→ **Exercise description**: From the line that contains "The camera went 10" to the last line of the data below, transcribe every line exactly. Do not include the pictures.

** Exercise material follows **

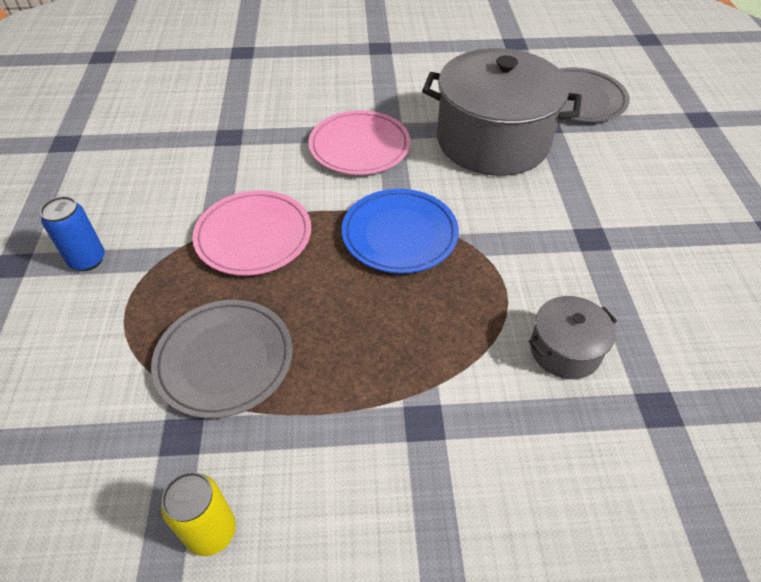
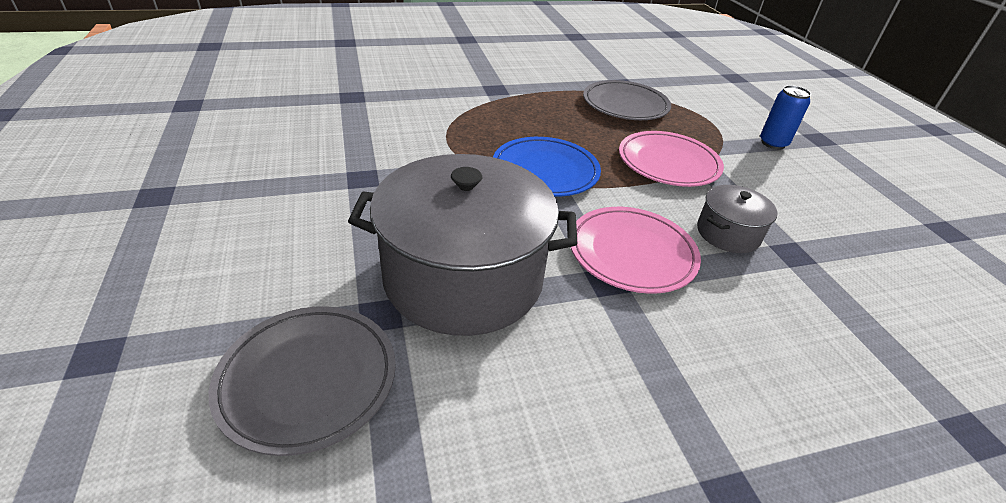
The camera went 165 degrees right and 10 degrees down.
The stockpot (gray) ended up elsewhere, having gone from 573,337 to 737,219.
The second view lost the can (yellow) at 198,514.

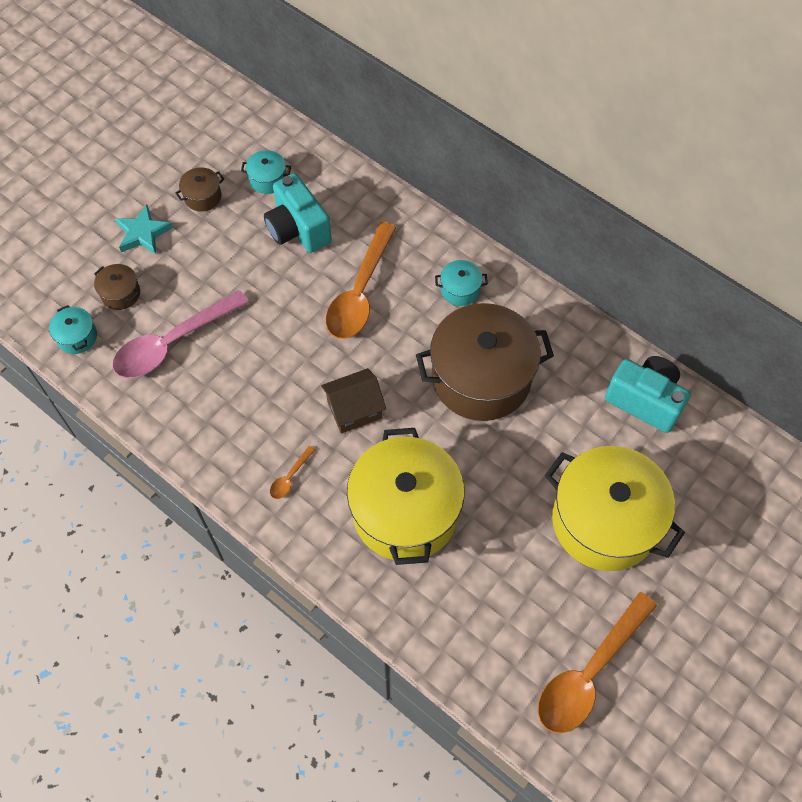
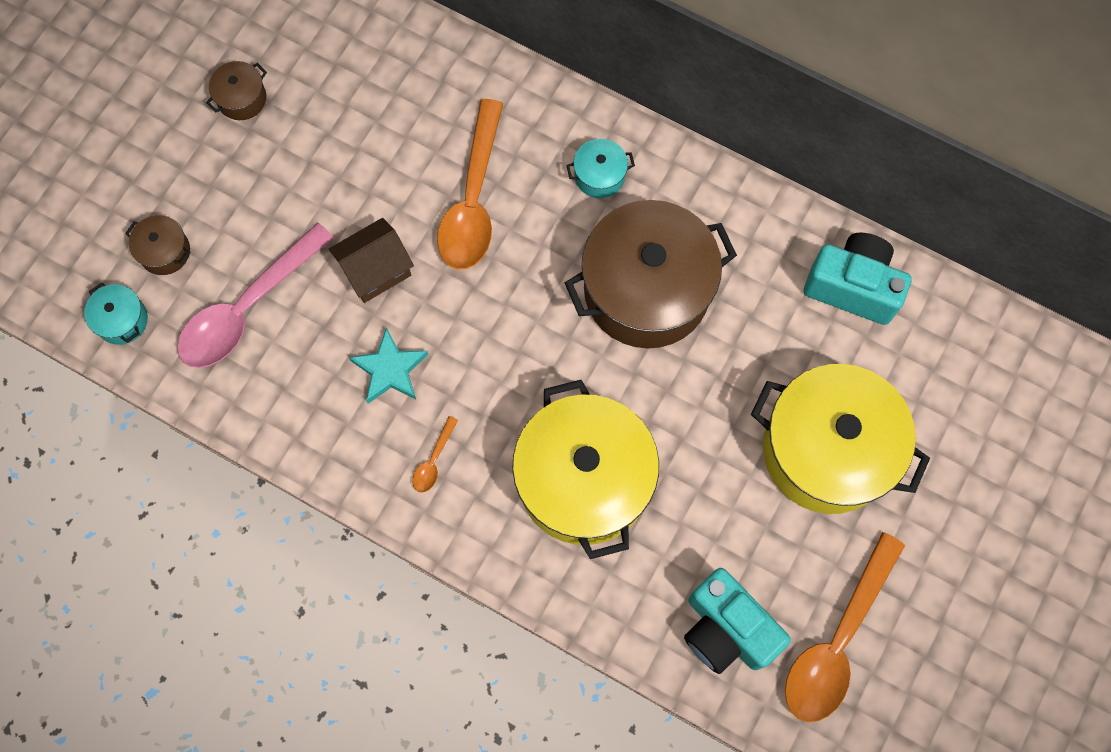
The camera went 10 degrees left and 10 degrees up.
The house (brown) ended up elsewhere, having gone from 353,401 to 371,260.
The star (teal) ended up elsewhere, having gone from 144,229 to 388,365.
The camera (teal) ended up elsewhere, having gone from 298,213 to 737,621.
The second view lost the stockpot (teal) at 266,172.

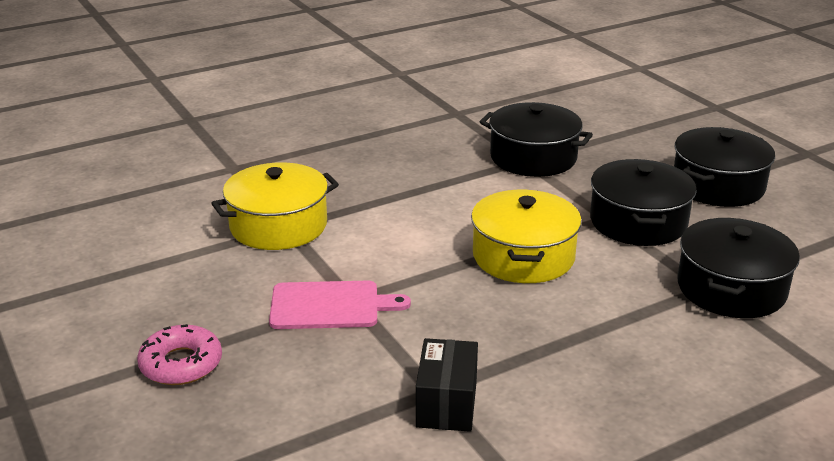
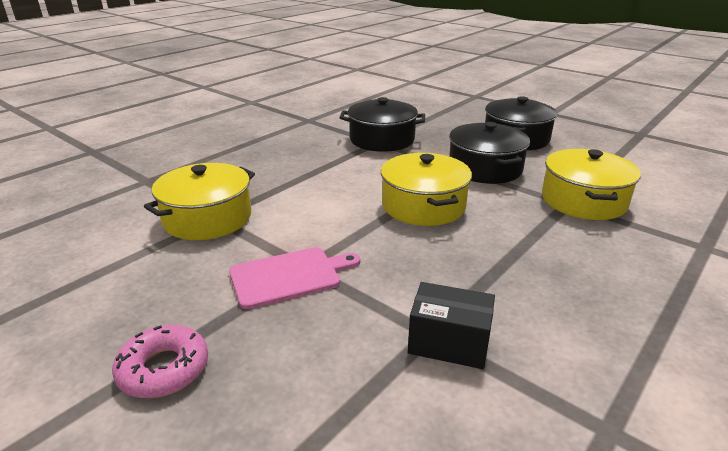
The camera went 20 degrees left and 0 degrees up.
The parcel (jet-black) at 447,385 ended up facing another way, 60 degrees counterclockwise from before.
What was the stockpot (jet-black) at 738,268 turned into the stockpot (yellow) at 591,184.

** End of Exercise material **

→ **Your solution**:
The camera went 10 degrees left and 10 degrees up.
The house (brown) ended up elsewhere, having gone from 353,401 to 371,260.
The star (teal) ended up elsewhere, having gone from 144,229 to 388,365.
The camera (teal) ended up elsewhere, having gone from 298,213 to 737,621.
The second view lost the stockpot (teal) at 266,172.

The camera went 20 degrees left and 0 degrees up.
The parcel (jet-black) at 447,385 ended up facing another way, 60 degrees counterclockwise from before.
What was the stockpot (jet-black) at 738,268 turned into the stockpot (yellow) at 591,184.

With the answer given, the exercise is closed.